--- Task to complete ---
The records below are to be reproduced exactly, with the pictures left out.

Extracted records below:

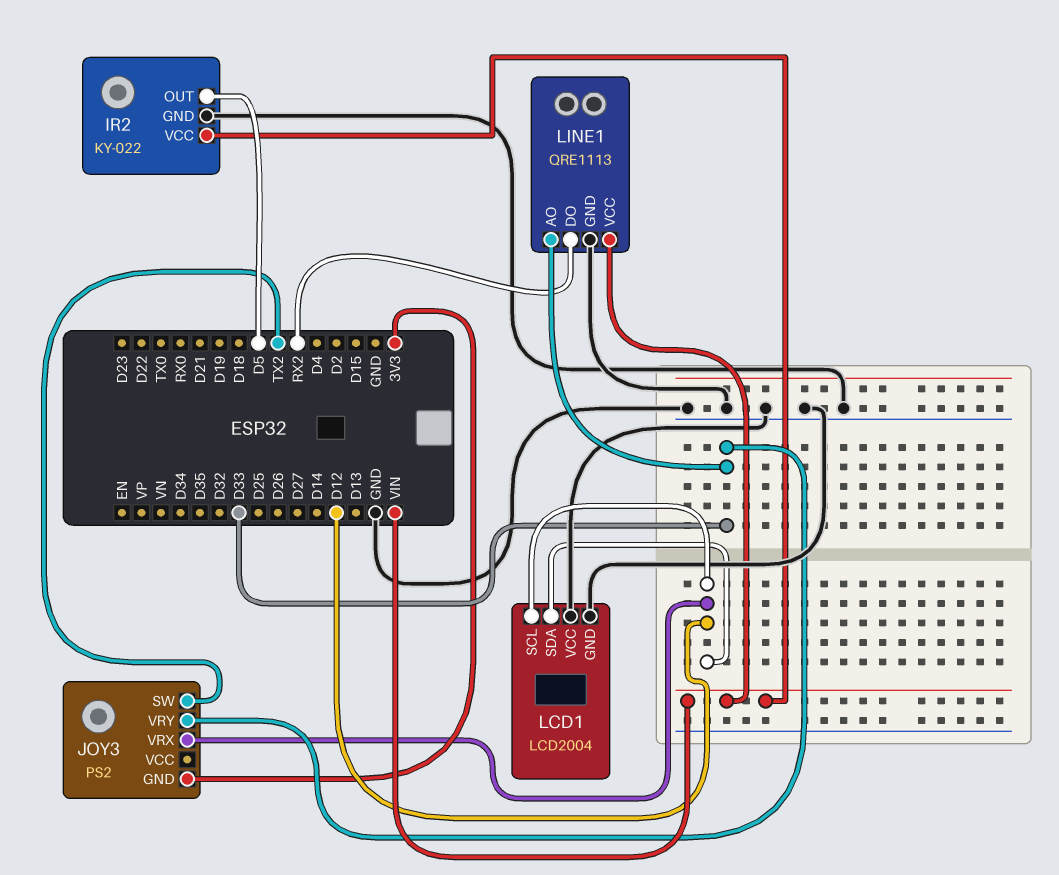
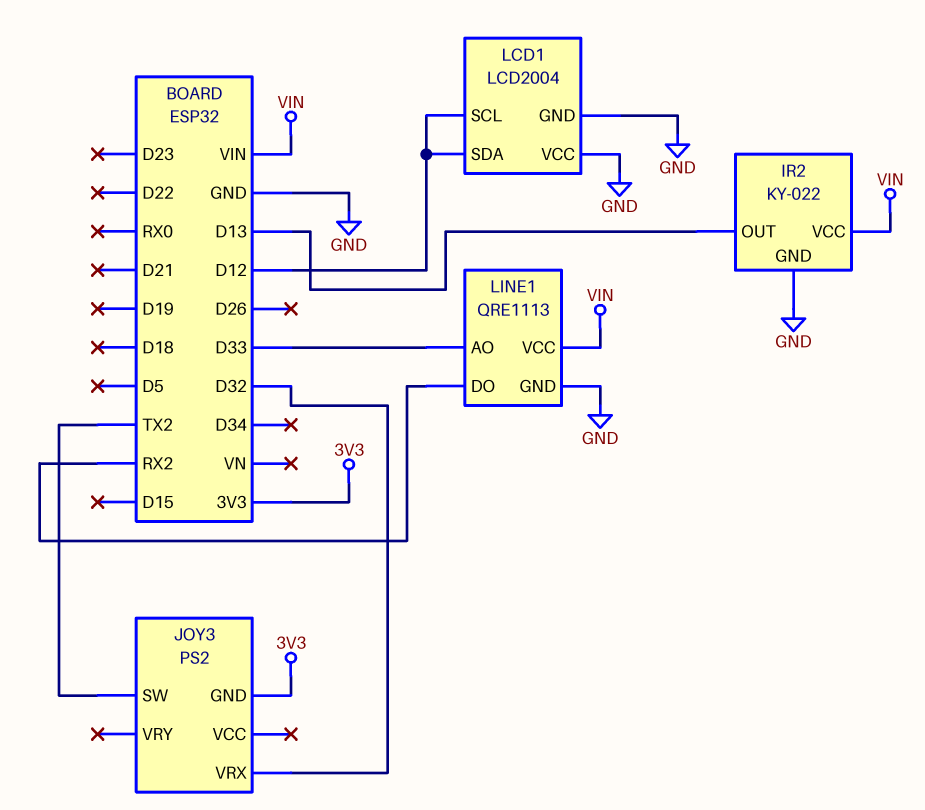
IR2 pin OUT: D5 -> D13
JOY3 pin VRX: D12 -> D32
JOY3 pin VRY: D33 -> none

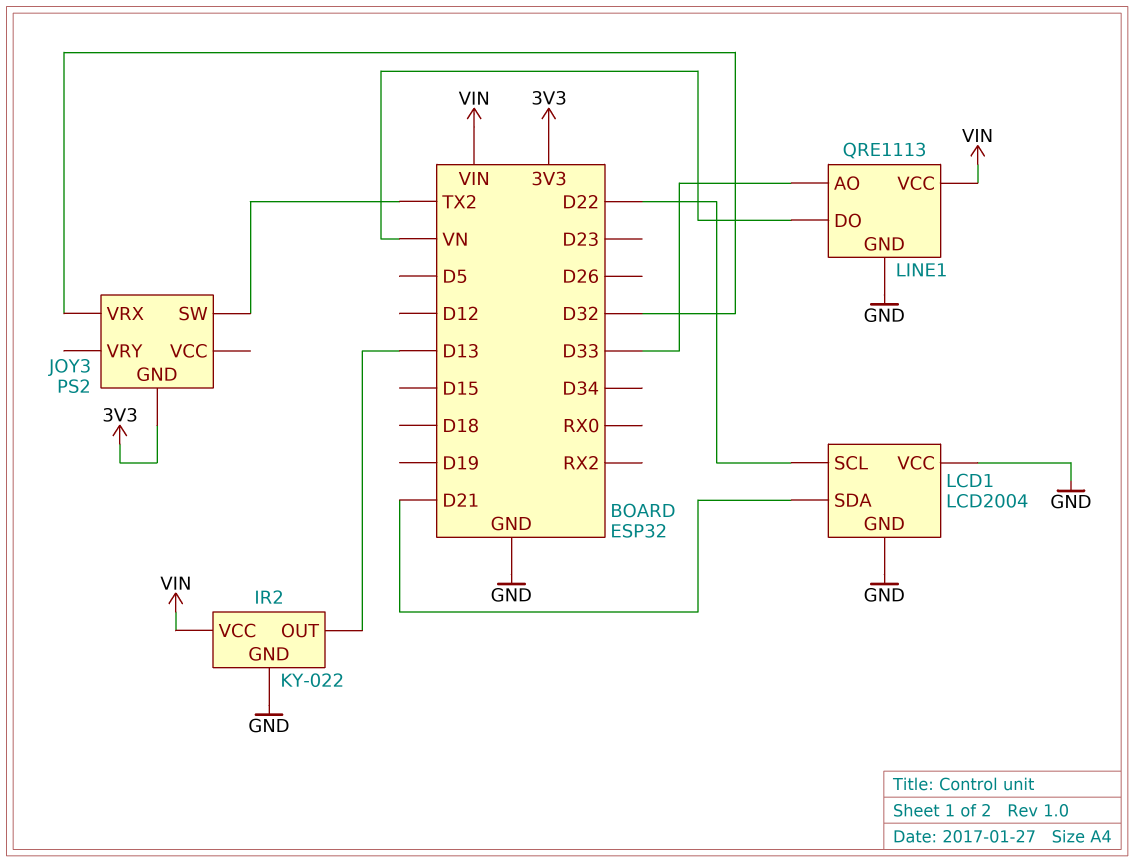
LCD1 pin SCL: D12 -> D22
LCD1 pin SDA: D12 -> D21
LINE1 pin DO: RX2 -> VN

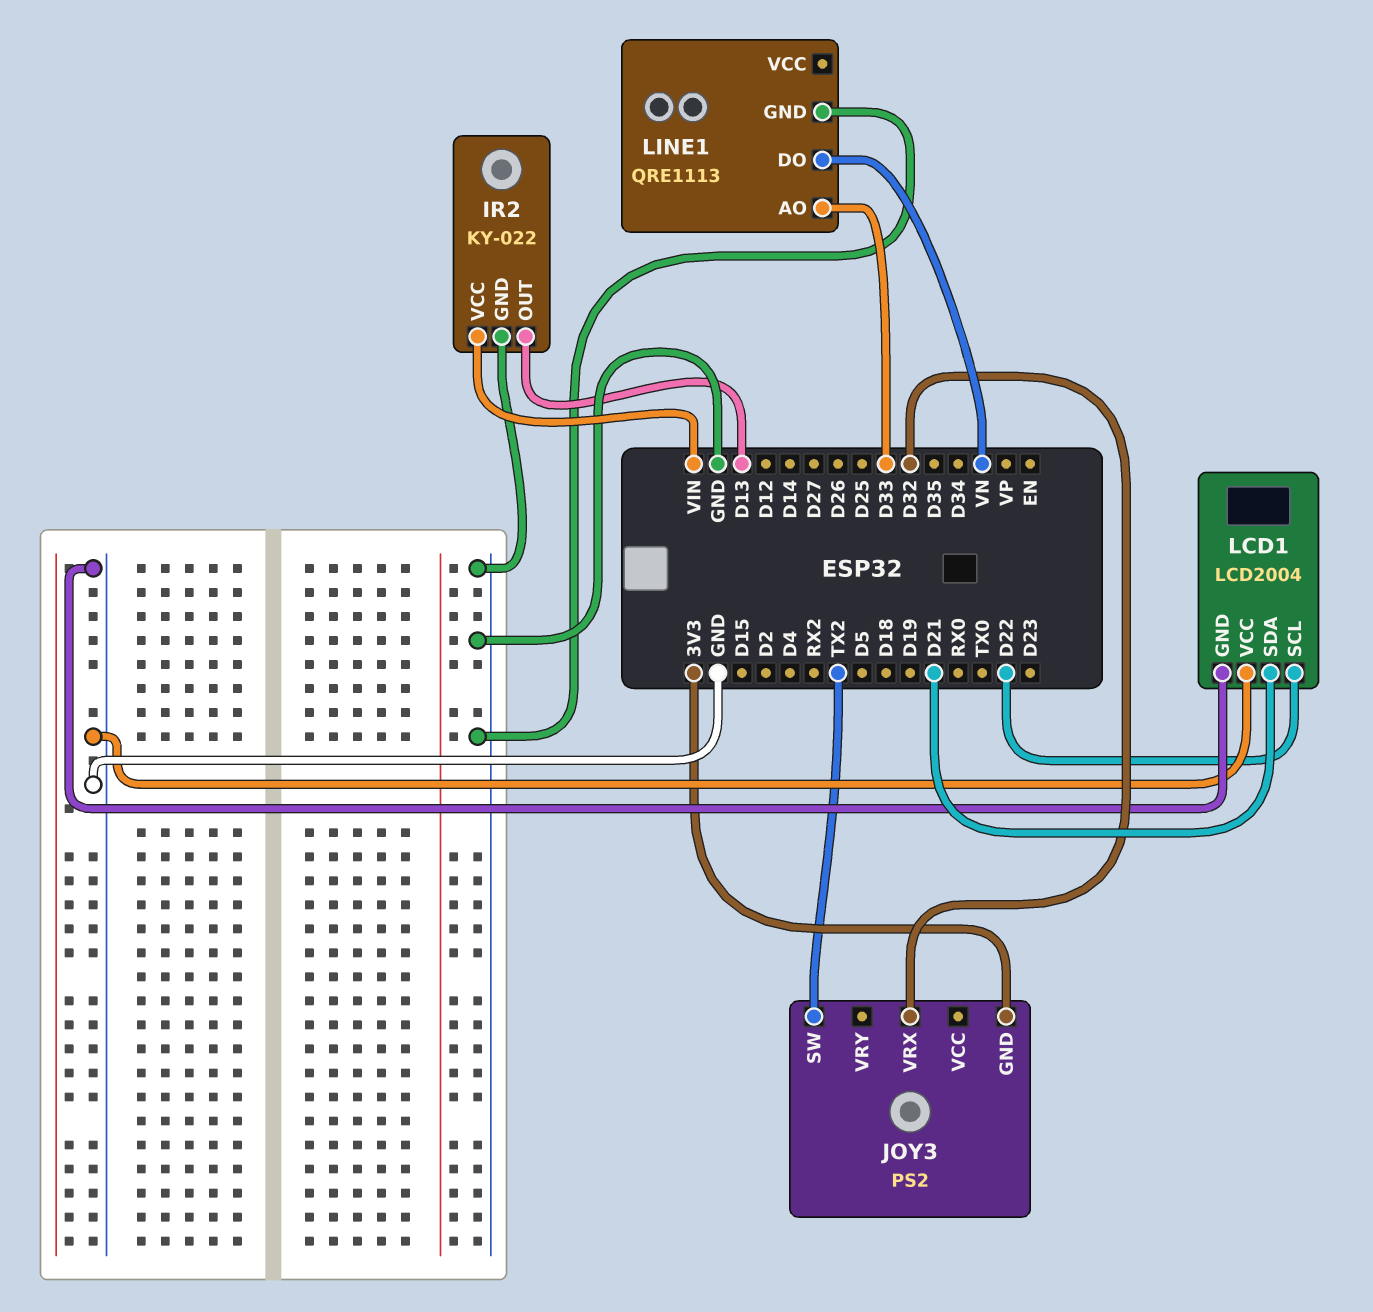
LINE1 pin VCC: VIN -> none

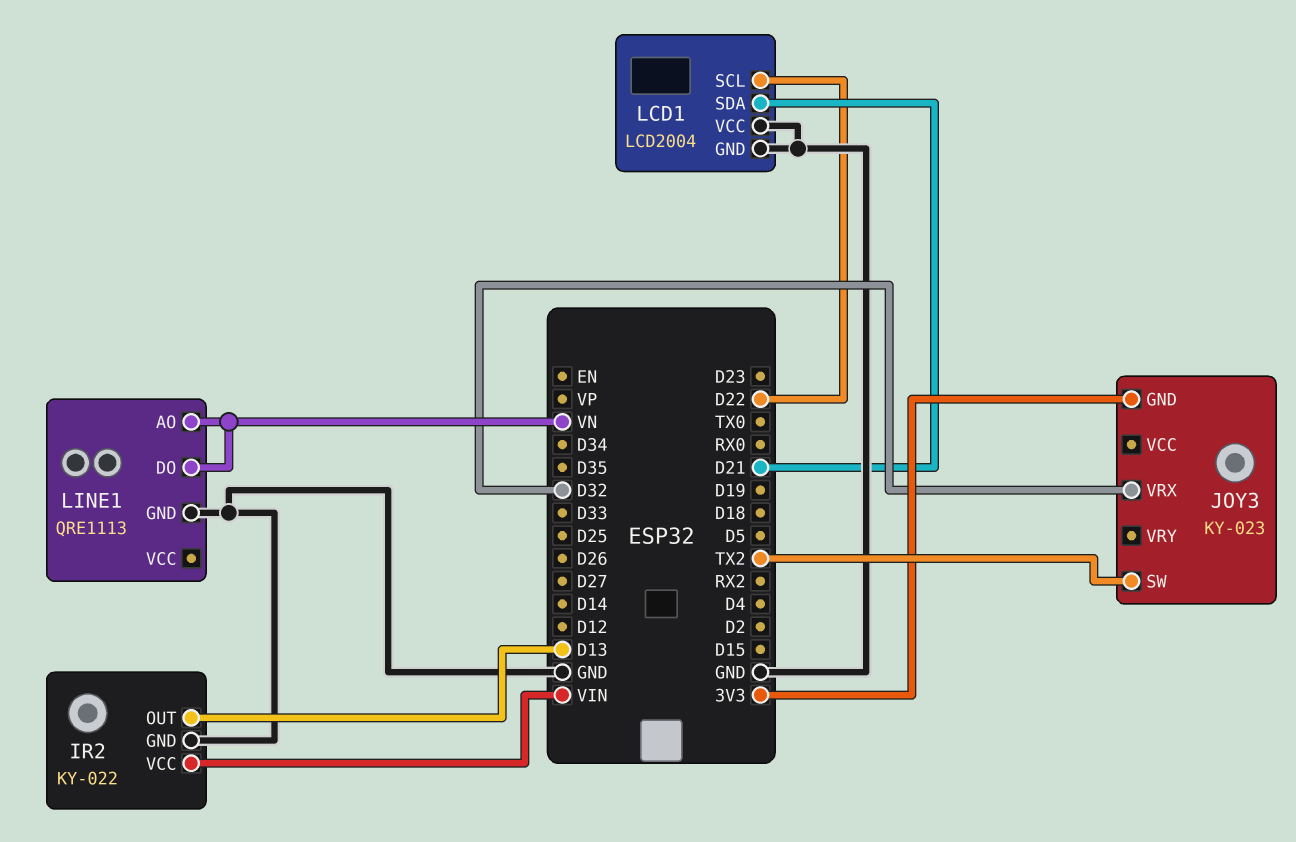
JOY3: PS2 -> KY-023
LINE1 pin AO: D33 -> VN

End of Extracted records.

--- Finished task ---
IR2 pin OUT: D5 -> D13
JOY3 pin VRX: D12 -> D32
JOY3 pin VRY: D33 -> none

LCD1 pin SCL: D12 -> D22
LCD1 pin SDA: D12 -> D21
LINE1 pin DO: RX2 -> VN

LINE1 pin VCC: VIN -> none

JOY3: PS2 -> KY-023
LINE1 pin AO: D33 -> VN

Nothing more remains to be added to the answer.